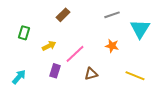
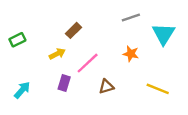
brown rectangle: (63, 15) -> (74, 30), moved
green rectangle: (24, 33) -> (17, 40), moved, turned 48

---

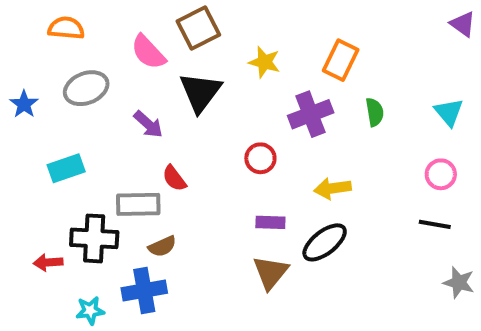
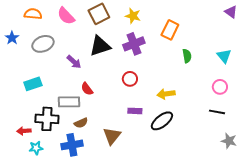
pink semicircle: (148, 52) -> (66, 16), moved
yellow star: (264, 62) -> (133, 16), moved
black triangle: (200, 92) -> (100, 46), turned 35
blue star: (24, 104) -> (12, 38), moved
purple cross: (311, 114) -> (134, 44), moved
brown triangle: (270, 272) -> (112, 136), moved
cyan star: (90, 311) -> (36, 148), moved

---

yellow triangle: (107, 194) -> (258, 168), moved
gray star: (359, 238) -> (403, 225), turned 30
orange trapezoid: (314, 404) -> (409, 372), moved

WHAT IS BEING ASKED
Copy out, exactly and alone, the lines of the entries above between the ones holding "yellow star: (264, 62) -> (133, 16), moved" and "cyan star: (90, 311) -> (36, 148), moved", inclusive.

REPLY
yellow star: (264, 62) -> (133, 16), moved
black triangle: (200, 92) -> (100, 46), turned 35
blue star: (24, 104) -> (12, 38), moved
purple cross: (311, 114) -> (134, 44), moved
brown triangle: (270, 272) -> (112, 136), moved
cyan star: (90, 311) -> (36, 148), moved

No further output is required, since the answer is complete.